Look below for the line holding "JOY3 pin VRX: A5 -> MO" and the line holding "OLED2: SSD1306 -> SSD1309". Transcribe exactly those lines and all lines between them, nothing more.

** Opening Given data block **

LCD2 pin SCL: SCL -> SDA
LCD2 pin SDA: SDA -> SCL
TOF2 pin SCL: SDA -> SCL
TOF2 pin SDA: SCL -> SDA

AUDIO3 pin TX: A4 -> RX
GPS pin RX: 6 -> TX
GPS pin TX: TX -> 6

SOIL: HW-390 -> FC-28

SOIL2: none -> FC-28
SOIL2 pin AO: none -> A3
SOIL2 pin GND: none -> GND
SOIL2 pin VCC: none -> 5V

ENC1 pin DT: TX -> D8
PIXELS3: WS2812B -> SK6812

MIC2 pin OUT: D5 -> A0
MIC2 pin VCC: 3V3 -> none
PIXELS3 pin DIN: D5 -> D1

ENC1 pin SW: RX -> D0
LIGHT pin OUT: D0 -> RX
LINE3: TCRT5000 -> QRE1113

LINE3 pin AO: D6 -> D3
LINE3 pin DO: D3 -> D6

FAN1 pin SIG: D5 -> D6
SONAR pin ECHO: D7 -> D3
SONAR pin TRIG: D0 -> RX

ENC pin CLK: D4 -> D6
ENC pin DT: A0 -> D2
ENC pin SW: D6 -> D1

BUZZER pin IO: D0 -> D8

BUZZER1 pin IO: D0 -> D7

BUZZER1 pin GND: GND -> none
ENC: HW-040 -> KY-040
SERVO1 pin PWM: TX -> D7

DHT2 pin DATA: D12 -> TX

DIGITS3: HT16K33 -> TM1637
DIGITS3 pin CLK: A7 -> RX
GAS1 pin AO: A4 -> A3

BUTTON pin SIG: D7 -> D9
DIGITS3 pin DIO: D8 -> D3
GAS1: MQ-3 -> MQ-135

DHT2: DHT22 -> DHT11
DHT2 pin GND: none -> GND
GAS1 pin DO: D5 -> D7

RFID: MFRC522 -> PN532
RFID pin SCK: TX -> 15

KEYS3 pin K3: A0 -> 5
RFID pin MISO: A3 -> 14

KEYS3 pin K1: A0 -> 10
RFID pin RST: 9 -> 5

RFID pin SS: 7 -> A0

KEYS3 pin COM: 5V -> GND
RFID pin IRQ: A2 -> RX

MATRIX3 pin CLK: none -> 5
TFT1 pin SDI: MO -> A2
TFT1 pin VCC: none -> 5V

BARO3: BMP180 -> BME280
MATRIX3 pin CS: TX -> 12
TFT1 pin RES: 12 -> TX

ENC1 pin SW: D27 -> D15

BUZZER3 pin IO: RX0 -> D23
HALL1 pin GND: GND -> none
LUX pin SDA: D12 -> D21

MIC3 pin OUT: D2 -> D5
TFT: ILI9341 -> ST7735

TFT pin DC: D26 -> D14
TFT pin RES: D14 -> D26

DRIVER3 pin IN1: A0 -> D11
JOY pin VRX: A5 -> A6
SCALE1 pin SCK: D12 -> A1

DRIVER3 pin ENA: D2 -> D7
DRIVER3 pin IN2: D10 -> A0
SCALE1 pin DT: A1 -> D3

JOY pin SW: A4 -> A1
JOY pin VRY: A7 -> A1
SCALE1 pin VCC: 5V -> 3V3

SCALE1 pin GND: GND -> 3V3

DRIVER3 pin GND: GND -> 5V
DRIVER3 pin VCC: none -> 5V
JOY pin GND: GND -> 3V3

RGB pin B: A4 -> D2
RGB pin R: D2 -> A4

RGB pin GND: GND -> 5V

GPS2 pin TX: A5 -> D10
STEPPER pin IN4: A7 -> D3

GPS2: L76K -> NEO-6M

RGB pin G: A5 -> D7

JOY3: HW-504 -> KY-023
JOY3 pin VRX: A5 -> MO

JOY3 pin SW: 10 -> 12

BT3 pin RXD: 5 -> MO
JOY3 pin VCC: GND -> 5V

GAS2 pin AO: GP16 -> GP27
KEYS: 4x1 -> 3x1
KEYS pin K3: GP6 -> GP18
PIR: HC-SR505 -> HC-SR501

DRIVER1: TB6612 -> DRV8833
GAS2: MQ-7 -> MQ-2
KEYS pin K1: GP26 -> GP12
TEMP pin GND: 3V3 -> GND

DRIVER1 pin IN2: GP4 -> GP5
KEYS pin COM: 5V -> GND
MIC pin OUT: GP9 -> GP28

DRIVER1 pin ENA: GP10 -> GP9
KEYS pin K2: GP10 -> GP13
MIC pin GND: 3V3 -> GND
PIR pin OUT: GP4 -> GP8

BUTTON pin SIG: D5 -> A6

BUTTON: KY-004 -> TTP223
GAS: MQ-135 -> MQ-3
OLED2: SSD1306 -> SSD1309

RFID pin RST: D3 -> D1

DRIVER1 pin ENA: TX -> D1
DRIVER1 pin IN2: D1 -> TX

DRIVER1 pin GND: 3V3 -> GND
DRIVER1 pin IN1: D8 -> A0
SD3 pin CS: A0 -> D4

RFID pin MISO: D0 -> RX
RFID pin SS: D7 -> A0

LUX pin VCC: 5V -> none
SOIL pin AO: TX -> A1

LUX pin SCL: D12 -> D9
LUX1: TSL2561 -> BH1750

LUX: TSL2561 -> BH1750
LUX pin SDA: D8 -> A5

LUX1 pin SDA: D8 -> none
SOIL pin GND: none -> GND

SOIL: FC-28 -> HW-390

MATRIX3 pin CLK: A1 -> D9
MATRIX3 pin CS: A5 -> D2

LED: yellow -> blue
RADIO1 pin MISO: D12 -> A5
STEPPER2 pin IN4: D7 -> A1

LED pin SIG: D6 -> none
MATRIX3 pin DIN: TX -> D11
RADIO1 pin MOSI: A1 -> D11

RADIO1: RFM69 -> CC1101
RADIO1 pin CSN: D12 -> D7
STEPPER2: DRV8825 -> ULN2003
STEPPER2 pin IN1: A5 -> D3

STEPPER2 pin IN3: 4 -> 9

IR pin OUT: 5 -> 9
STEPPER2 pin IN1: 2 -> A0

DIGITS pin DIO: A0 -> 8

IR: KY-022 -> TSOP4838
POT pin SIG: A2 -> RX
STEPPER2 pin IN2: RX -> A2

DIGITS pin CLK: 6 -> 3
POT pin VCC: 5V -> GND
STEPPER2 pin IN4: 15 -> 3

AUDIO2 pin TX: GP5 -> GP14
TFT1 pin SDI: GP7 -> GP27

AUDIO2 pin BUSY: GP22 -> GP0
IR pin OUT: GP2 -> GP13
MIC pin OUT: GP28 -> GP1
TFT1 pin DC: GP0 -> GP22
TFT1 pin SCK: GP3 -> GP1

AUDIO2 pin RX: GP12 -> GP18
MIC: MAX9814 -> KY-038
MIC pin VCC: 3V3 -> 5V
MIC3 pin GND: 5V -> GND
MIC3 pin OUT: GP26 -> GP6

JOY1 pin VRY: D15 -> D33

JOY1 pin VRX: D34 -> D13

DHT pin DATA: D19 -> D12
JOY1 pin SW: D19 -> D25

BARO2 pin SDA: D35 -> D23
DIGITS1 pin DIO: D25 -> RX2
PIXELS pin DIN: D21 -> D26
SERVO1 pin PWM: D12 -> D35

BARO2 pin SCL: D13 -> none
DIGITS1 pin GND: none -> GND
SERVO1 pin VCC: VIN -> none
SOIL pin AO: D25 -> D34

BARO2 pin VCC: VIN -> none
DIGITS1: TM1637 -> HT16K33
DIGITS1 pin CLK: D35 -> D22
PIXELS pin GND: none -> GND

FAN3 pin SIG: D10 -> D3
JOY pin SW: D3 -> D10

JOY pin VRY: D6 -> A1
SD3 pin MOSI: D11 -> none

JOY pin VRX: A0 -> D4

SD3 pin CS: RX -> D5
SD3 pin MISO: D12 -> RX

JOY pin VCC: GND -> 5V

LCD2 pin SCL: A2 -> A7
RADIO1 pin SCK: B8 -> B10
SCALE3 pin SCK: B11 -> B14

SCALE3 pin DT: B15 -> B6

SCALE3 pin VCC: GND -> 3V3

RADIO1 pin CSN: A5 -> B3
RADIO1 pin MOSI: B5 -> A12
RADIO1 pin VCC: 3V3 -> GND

** Closing Given data block **

*Your response*:
JOY3 pin VRX: A5 -> MO

JOY3 pin SW: 10 -> 12

BT3 pin RXD: 5 -> MO
JOY3 pin VCC: GND -> 5V

GAS2 pin AO: GP16 -> GP27
KEYS: 4x1 -> 3x1
KEYS pin K3: GP6 -> GP18
PIR: HC-SR505 -> HC-SR501

DRIVER1: TB6612 -> DRV8833
GAS2: MQ-7 -> MQ-2
KEYS pin K1: GP26 -> GP12
TEMP pin GND: 3V3 -> GND

DRIVER1 pin IN2: GP4 -> GP5
KEYS pin COM: 5V -> GND
MIC pin OUT: GP9 -> GP28

DRIVER1 pin ENA: GP10 -> GP9
KEYS pin K2: GP10 -> GP13
MIC pin GND: 3V3 -> GND
PIR pin OUT: GP4 -> GP8

BUTTON pin SIG: D5 -> A6

BUTTON: KY-004 -> TTP223
GAS: MQ-135 -> MQ-3
OLED2: SSD1306 -> SSD1309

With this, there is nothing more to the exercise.